[MATERIALS PROVIDED Boundary: Start]
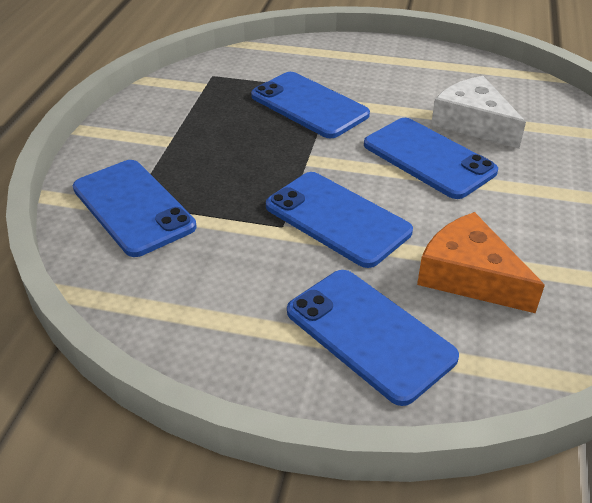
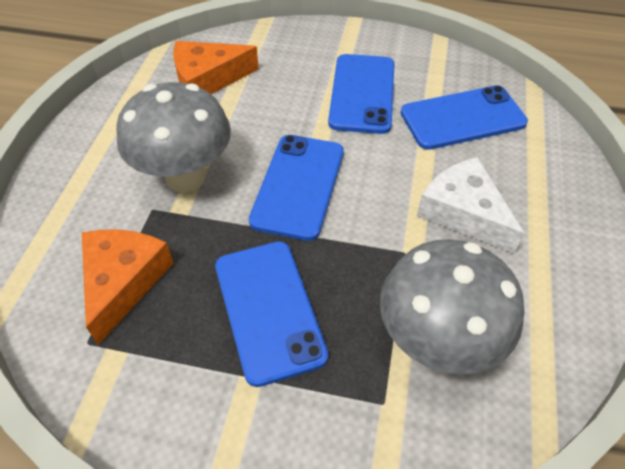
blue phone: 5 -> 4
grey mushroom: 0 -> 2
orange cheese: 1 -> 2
[MATERIALS PROVIDED Boundary: End]
[MATERIALS PROVIDED Boundary: Start]
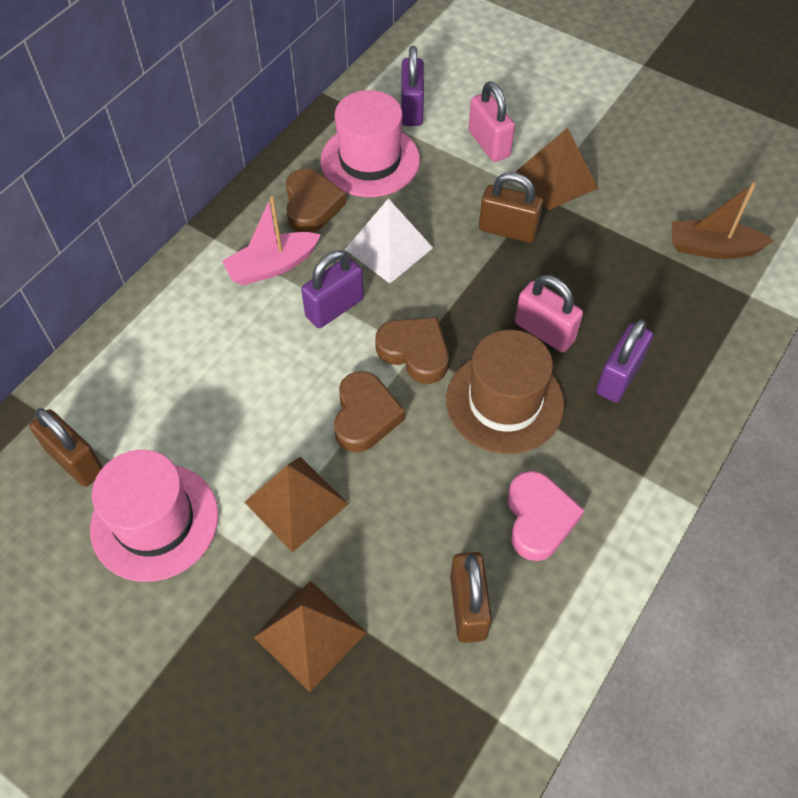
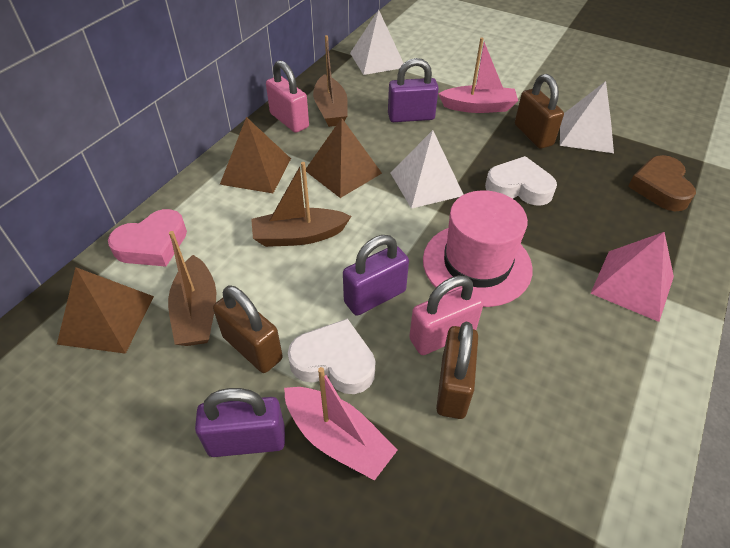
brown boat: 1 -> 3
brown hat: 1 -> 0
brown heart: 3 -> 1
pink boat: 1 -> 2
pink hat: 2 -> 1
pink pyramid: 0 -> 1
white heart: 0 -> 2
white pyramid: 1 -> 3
[MATERIALS PROVIDED Boundary: End]
_TRY IT_
Taking the lines above, repeat exactly those from the line that contains "brown heart: 3 -> 1" through the line that contains "white pyramid: 1 -> 3", and both of those lines as well. Include nothing else.

_EXERCISE RESPONSE_
brown heart: 3 -> 1
pink boat: 1 -> 2
pink hat: 2 -> 1
pink pyramid: 0 -> 1
white heart: 0 -> 2
white pyramid: 1 -> 3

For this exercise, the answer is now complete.